◆ **Exercise**
Locate every line in the records below that contains the word "shape", and copy each one.
[[ Data supplied open ]]
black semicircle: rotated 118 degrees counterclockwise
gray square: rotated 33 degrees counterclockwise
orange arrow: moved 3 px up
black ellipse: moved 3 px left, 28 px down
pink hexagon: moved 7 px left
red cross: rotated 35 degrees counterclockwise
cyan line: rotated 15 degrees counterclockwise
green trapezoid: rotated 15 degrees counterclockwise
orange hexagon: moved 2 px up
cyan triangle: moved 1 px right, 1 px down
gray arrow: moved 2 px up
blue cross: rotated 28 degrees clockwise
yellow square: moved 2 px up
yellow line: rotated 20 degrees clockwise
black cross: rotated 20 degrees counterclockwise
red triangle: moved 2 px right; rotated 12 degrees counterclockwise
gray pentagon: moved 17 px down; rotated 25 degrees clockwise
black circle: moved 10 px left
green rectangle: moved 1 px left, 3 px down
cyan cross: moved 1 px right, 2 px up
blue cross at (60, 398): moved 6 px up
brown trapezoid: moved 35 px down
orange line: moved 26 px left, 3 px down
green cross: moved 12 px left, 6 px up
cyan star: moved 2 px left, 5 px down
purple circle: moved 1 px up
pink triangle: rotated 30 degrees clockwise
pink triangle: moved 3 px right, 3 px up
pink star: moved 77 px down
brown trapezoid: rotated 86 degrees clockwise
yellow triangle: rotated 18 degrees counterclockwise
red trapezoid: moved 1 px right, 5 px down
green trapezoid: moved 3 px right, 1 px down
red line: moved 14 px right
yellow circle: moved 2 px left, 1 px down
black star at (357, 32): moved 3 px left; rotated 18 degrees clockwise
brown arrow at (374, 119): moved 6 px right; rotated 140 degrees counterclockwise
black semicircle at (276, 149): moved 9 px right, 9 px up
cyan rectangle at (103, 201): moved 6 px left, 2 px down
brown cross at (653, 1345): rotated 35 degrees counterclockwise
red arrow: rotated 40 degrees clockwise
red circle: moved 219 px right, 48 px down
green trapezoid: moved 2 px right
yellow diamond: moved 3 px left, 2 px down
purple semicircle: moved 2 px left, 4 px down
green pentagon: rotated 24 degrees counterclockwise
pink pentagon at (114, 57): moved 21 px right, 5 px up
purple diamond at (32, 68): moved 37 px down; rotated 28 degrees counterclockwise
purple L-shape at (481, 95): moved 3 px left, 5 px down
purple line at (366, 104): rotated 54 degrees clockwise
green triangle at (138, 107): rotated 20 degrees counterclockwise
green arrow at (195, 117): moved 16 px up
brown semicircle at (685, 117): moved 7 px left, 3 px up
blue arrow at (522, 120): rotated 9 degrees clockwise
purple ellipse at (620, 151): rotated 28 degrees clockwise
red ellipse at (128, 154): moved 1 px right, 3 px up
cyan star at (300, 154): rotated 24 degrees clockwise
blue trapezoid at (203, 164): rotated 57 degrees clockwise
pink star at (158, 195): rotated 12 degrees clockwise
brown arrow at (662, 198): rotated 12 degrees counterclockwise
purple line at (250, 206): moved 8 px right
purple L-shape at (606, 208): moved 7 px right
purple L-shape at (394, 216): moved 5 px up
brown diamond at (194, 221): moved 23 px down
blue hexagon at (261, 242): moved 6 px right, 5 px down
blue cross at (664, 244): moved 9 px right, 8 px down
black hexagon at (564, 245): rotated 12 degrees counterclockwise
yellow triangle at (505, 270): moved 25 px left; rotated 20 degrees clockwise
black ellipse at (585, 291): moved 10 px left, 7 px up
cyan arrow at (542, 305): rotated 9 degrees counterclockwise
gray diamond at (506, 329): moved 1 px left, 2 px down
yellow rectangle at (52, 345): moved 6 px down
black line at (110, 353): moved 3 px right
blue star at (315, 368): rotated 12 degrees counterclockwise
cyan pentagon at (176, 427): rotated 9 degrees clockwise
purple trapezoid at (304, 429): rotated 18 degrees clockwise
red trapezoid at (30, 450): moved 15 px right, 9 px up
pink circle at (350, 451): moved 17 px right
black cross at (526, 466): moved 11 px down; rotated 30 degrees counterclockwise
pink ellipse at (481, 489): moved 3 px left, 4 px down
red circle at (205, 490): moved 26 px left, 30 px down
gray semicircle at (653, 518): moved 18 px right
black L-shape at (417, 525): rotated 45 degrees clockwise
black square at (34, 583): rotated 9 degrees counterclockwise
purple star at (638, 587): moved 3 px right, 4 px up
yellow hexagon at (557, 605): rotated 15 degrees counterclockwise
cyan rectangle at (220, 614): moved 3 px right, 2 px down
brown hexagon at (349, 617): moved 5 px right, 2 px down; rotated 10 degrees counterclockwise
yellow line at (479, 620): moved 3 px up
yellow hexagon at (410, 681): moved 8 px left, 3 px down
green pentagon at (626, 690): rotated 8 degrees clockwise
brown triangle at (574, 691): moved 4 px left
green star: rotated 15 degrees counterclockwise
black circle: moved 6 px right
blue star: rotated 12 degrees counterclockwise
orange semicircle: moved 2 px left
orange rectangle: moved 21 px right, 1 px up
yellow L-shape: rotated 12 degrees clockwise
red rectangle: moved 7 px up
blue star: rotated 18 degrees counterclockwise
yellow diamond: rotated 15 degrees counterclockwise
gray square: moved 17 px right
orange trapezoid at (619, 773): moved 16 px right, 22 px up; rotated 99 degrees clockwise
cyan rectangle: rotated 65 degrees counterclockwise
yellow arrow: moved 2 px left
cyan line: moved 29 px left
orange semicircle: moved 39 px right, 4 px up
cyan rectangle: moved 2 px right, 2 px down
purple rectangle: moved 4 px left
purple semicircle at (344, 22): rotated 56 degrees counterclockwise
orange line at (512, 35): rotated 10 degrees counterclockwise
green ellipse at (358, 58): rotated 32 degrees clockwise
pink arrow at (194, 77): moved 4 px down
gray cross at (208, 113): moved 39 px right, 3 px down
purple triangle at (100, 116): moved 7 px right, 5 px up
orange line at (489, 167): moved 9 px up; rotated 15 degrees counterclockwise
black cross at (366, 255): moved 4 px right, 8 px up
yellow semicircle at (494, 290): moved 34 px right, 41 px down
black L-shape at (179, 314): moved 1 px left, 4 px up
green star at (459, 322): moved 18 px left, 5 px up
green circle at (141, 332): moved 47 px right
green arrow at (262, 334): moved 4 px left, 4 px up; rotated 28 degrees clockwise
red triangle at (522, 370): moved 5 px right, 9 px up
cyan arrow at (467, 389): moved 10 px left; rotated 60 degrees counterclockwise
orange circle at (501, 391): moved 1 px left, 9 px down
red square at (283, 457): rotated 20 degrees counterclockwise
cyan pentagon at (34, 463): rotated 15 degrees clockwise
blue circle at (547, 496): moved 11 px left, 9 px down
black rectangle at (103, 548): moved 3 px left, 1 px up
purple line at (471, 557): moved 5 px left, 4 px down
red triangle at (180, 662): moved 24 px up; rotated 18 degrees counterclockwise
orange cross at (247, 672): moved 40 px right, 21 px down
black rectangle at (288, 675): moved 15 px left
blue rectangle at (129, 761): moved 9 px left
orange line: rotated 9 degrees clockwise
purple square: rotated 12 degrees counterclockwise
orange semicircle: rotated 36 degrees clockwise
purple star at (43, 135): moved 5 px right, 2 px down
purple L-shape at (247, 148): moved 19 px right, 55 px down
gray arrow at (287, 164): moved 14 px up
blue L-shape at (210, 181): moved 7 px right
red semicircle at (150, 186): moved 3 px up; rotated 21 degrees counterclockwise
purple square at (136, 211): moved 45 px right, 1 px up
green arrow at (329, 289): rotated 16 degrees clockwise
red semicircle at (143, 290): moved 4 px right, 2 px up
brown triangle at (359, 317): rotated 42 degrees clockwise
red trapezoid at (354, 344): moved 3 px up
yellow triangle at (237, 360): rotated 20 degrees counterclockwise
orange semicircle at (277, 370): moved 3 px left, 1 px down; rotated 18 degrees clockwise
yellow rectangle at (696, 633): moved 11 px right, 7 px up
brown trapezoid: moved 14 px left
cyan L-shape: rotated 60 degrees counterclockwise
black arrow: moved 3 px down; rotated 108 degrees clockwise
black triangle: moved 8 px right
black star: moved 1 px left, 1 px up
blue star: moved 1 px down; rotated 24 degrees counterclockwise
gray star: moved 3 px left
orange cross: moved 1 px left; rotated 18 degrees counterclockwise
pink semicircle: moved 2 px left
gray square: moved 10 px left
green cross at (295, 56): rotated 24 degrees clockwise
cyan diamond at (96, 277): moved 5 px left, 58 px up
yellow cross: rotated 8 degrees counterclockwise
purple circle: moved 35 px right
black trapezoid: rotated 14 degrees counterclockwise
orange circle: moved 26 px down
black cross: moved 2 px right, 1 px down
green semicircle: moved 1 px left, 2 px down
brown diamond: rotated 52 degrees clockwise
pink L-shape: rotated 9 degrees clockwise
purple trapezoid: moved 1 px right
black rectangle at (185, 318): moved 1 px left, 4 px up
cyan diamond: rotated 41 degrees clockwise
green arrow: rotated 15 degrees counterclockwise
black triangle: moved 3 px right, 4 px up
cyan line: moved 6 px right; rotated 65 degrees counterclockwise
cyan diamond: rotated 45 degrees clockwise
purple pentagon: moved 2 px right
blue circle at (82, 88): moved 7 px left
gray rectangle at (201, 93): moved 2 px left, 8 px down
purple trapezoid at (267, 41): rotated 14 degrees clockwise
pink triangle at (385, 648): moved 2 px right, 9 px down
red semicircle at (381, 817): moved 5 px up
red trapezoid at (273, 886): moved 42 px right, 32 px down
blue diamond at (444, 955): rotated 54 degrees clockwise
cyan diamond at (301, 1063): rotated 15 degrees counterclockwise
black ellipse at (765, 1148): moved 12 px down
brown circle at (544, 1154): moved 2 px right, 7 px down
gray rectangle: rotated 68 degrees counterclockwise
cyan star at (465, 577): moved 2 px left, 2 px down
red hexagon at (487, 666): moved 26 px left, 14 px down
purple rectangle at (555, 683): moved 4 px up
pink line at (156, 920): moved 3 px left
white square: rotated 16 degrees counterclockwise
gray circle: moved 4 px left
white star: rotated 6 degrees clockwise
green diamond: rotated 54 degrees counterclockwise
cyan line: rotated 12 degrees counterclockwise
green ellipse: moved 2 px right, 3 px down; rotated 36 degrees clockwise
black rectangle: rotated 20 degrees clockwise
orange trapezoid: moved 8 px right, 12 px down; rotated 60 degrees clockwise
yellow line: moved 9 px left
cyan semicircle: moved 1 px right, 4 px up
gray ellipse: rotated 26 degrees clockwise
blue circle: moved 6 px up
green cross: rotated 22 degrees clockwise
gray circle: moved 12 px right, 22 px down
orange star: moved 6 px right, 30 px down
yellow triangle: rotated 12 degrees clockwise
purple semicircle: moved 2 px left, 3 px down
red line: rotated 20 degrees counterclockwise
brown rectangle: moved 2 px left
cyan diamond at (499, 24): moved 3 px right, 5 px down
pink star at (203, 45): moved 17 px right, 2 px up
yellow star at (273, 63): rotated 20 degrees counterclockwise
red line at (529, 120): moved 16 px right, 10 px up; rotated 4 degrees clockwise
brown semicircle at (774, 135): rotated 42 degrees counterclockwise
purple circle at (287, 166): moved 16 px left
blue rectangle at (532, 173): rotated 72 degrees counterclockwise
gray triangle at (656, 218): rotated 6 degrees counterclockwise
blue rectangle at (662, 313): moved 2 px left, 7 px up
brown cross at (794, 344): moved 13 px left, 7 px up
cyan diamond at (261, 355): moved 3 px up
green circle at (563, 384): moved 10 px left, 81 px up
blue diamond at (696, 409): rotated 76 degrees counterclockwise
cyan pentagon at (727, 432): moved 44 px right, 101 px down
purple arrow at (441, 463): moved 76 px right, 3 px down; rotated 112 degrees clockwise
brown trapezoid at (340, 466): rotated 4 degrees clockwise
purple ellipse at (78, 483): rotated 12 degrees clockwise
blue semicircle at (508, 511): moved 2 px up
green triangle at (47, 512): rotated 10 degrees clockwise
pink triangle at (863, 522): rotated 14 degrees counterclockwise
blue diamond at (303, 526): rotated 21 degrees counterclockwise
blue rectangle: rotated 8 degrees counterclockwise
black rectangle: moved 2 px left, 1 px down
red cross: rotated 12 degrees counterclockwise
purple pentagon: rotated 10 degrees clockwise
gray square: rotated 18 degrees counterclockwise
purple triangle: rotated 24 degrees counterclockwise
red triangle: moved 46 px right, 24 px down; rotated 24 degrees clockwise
[[ Data supplied closed ]]
◆ **Answer for this exercise**
purple L-shape at (481, 95): moved 3 px left, 5 px down
purple L-shape at (606, 208): moved 7 px right
purple L-shape at (394, 216): moved 5 px up
black L-shape at (417, 525): rotated 45 degrees clockwise
yellow L-shape: rotated 12 degrees clockwise
black L-shape at (179, 314): moved 1 px left, 4 px up
purple L-shape at (247, 148): moved 19 px right, 55 px down
blue L-shape at (210, 181): moved 7 px right
cyan L-shape: rotated 60 degrees counterclockwise
pink L-shape: rotated 9 degrees clockwise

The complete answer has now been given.